## WORK TO COMPLETE
Return all of the data that follows precisely, leaving every image out.

## PROVIDED DATA

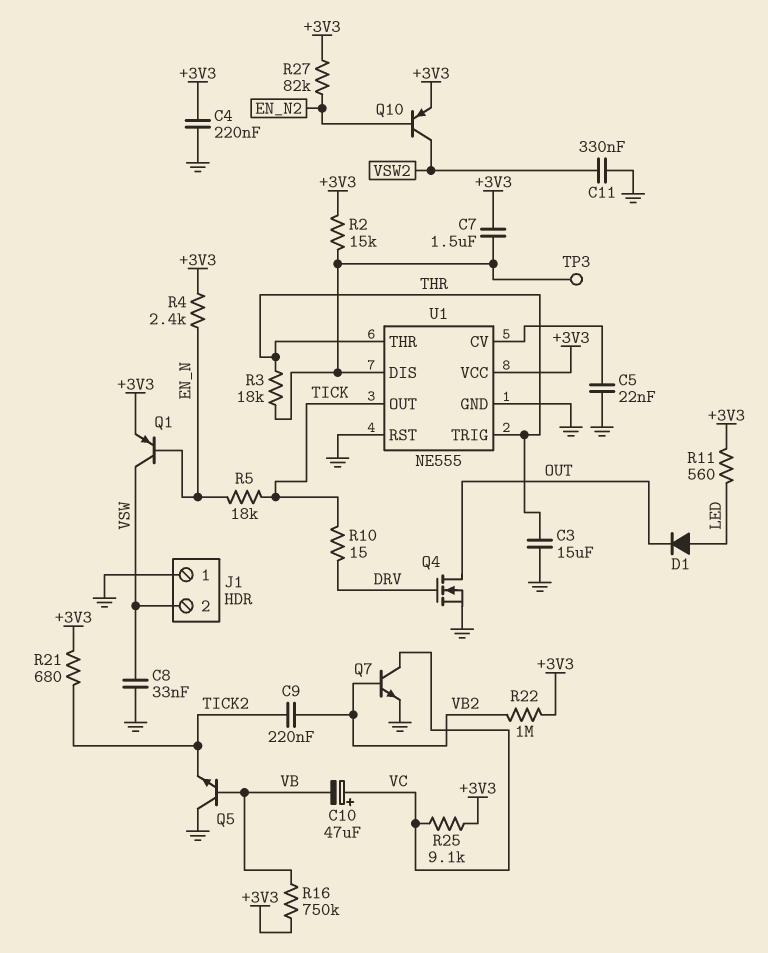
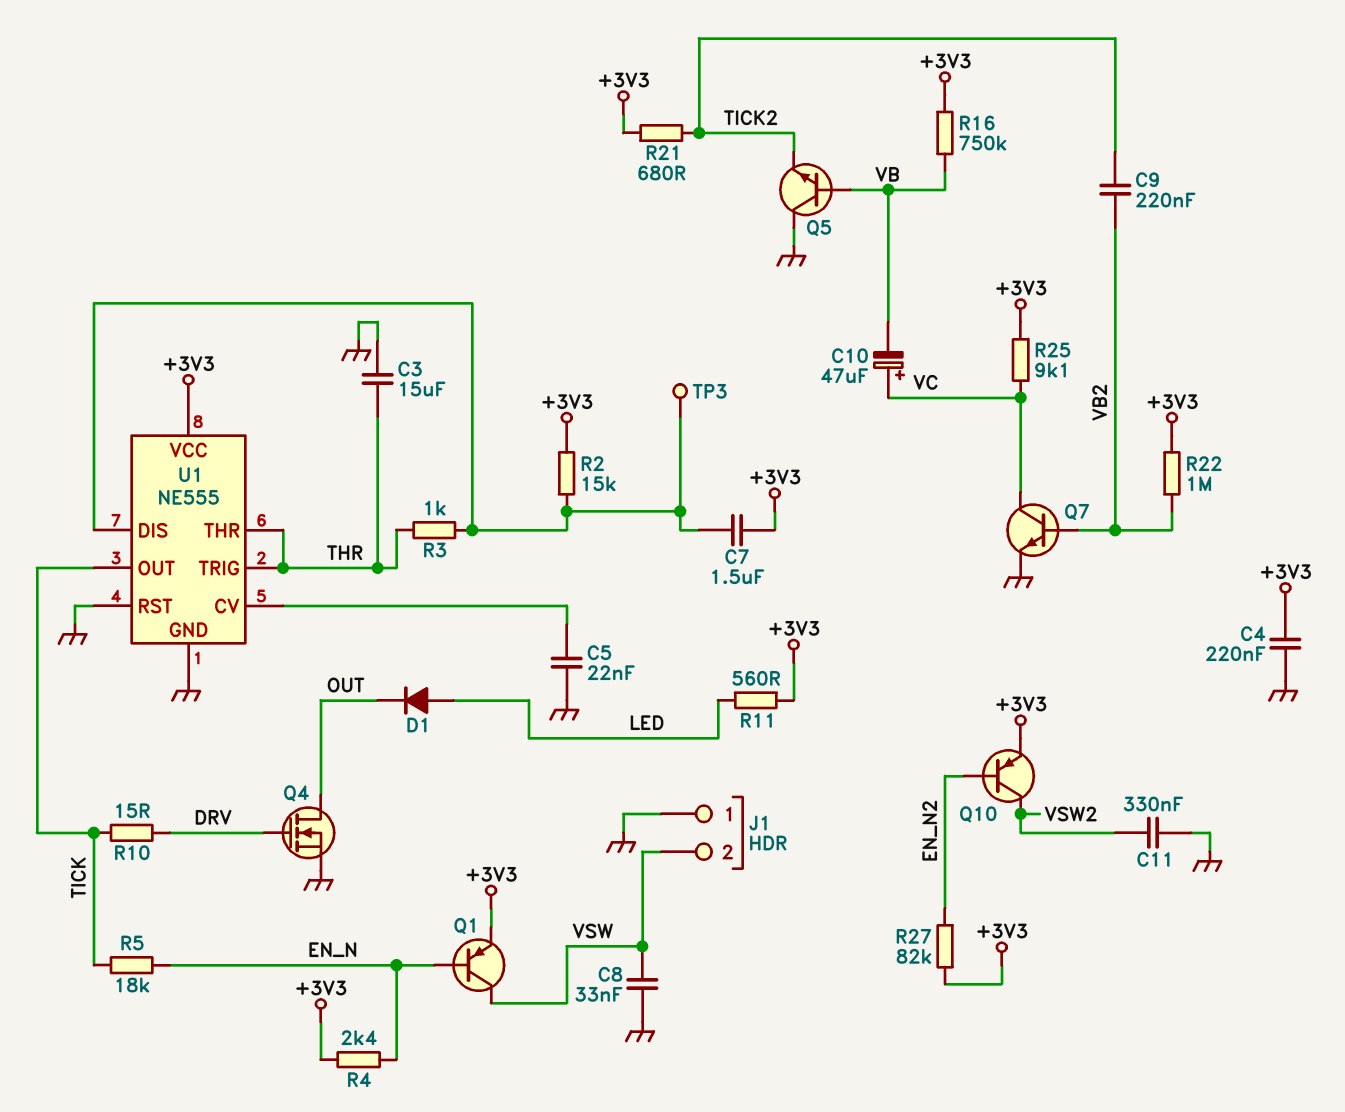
R3: 18k (THR, U1/DIS) -> 1k (THR, U1/DIS)

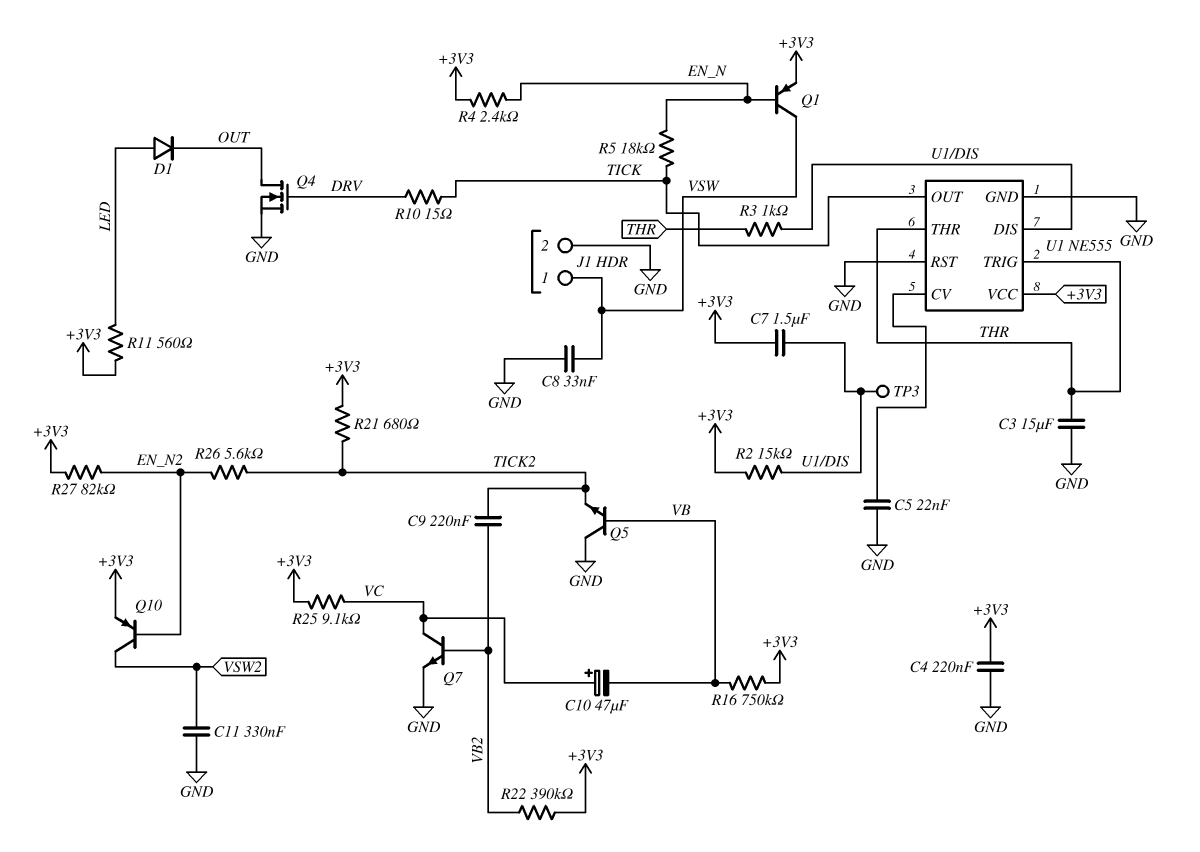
J1 pin 1: GND -> VSW
J1 pin 2: VSW -> GND
R22: 1M (+3V3, VB2) -> 390k (+3V3, VB2)
R26: none -> 5.6k (EN_N2, TICK2)

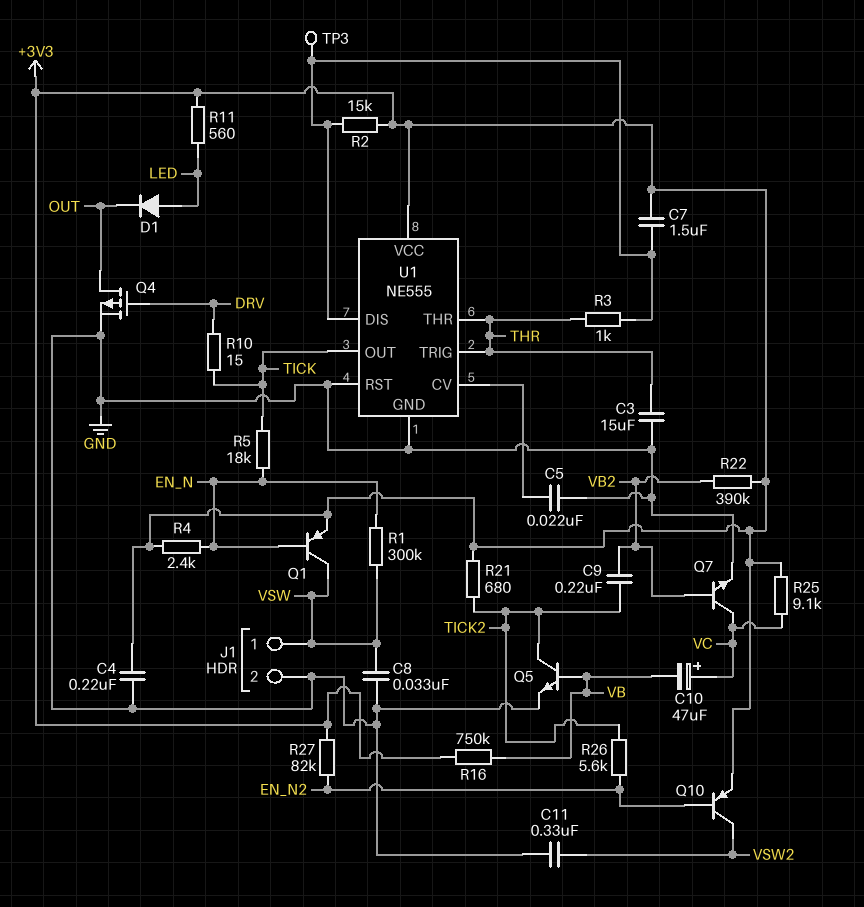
Q4: NMOS (G DRV, D OUT, S GND) -> PMOS (G DRV, D OUT, S GND)
Q5: NPN (B VB, C GND, E TICK2) -> NPN (B VB, C TICK2, E GND)
R1: none -> 300k (EN_N, VSW)

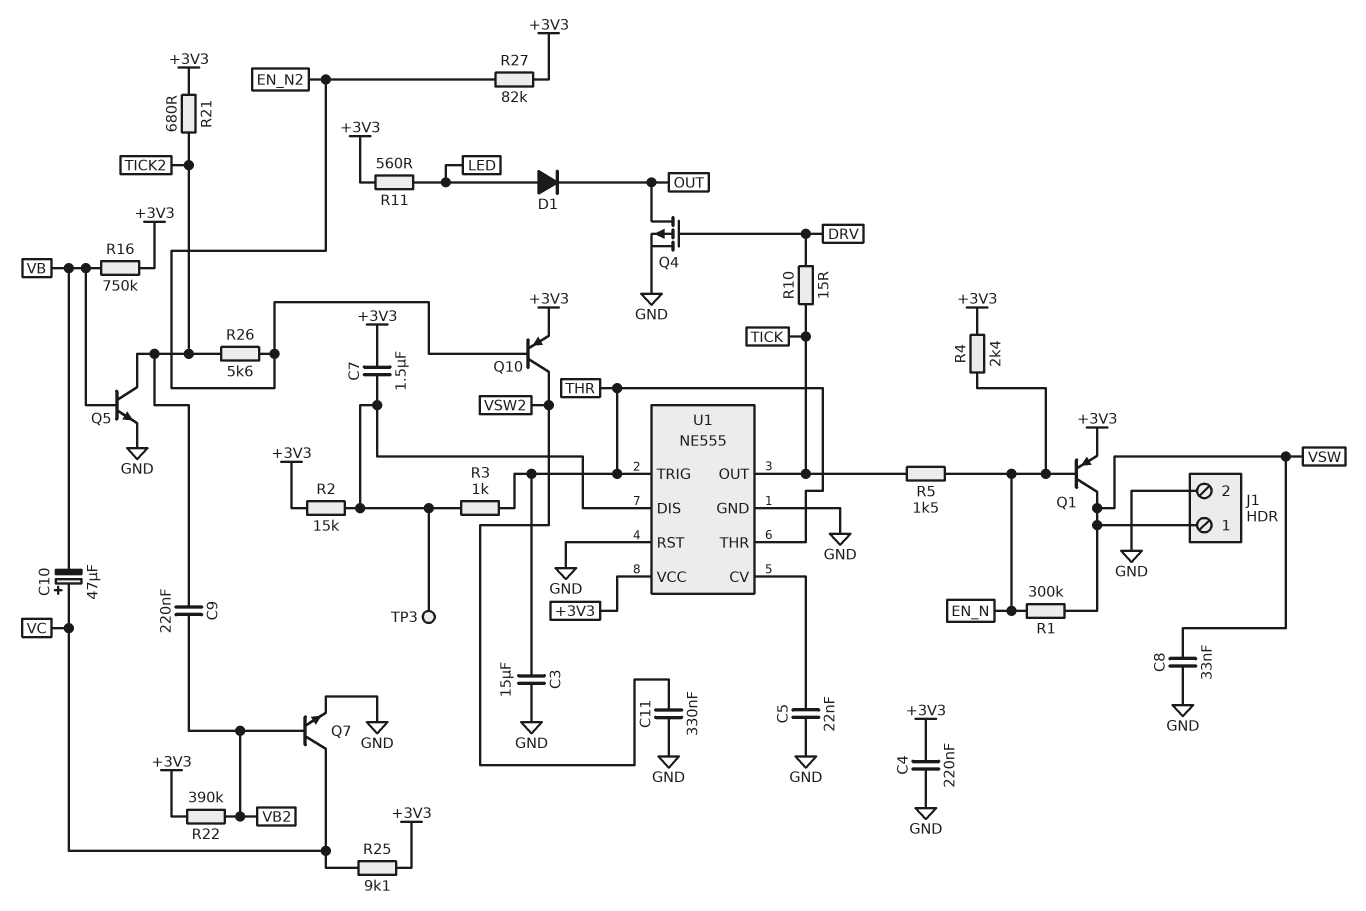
R5: 18k (EN_N, TICK) -> 1.5k (EN_N, TICK)

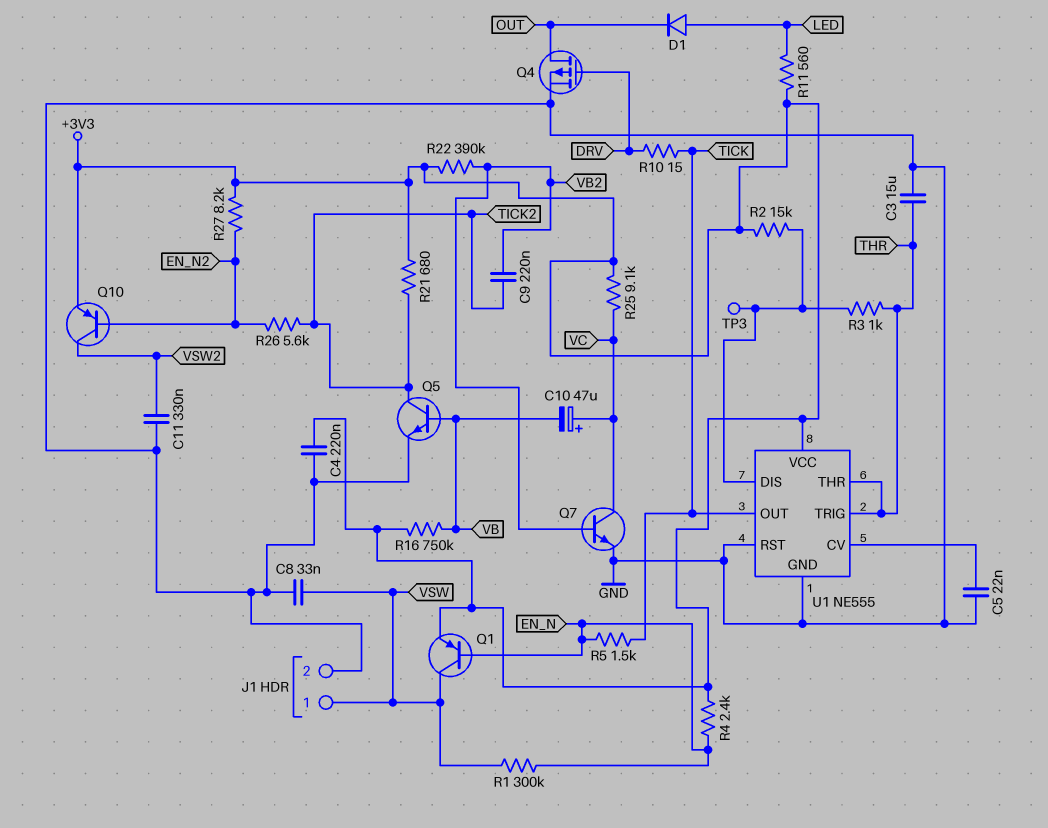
C7: 1.5uF (+3V3, U1/DIS) -> none
R27: 82k (+3V3, EN_N2) -> 8.2k (+3V3, EN_N2)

## RESPONSE
R3: 18k (THR, U1/DIS) -> 1k (THR, U1/DIS)

J1 pin 1: GND -> VSW
J1 pin 2: VSW -> GND
R22: 1M (+3V3, VB2) -> 390k (+3V3, VB2)
R26: none -> 5.6k (EN_N2, TICK2)

Q4: NMOS (G DRV, D OUT, S GND) -> PMOS (G DRV, D OUT, S GND)
Q5: NPN (B VB, C GND, E TICK2) -> NPN (B VB, C TICK2, E GND)
R1: none -> 300k (EN_N, VSW)

R5: 18k (EN_N, TICK) -> 1.5k (EN_N, TICK)

C7: 1.5uF (+3V3, U1/DIS) -> none
R27: 82k (+3V3, EN_N2) -> 8.2k (+3V3, EN_N2)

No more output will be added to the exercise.